### About this exercise
Which lines in the items below contain the word "metallic"? Show each of those lines in full.

### Input material

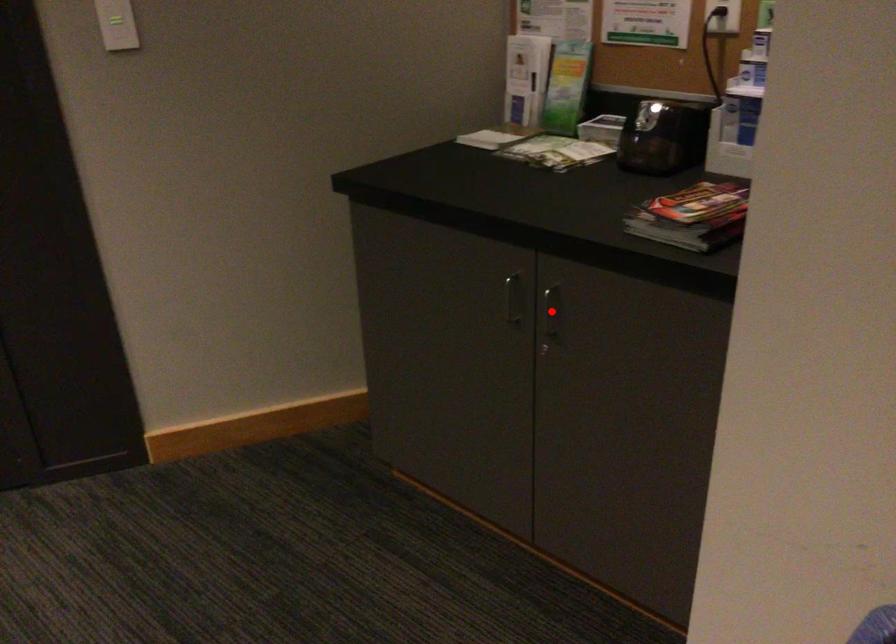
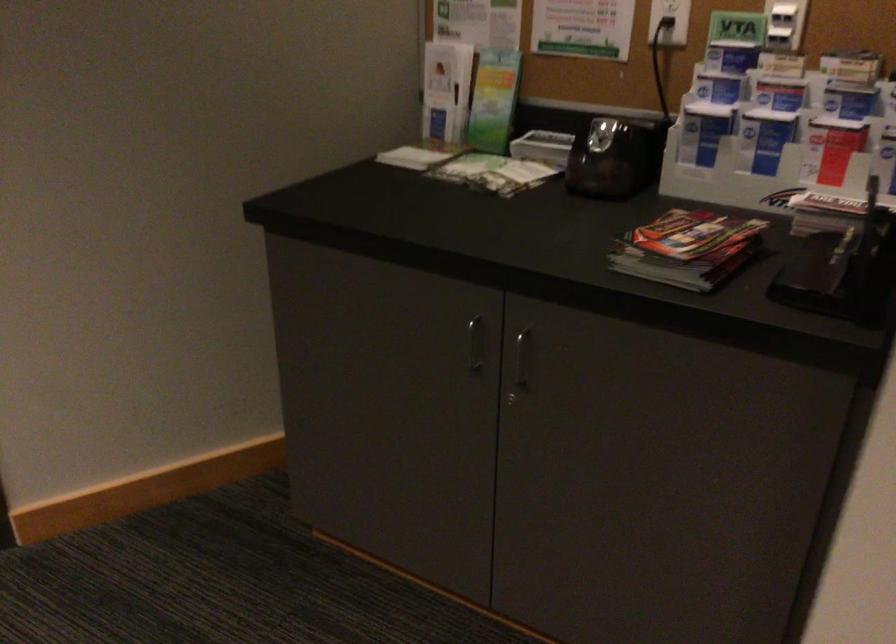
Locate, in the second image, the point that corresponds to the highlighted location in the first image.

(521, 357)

* * *

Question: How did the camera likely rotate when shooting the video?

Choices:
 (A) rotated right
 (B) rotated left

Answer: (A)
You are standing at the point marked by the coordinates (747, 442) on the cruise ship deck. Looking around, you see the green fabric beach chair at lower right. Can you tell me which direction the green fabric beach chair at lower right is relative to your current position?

* * *

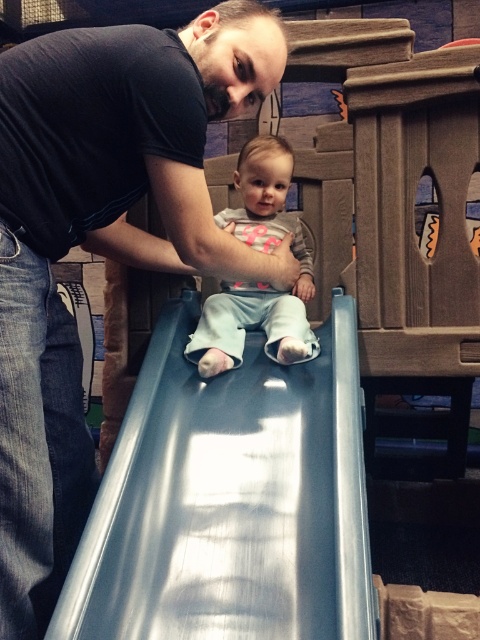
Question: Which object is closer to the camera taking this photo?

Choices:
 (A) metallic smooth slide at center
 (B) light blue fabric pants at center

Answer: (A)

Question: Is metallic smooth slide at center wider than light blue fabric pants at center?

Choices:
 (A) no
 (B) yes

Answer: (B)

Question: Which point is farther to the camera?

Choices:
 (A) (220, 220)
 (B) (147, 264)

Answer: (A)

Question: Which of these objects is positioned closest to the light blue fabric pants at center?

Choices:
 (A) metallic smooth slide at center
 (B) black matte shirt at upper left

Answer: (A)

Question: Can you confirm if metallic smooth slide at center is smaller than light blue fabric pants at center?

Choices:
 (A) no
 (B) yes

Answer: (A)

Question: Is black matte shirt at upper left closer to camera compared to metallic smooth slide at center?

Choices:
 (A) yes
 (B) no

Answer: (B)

### Completed exercise
 (A) metallic smooth slide at center
Question: Is metallic smooth slide at center wider than light blue fabric pants at center?
 (A) metallic smooth slide at center
Question: Can you confirm if metallic smooth slide at center is smaller than light blue fabric pants at center?
Question: Is black matte shirt at upper left closer to camera compared to metallic smooth slide at center?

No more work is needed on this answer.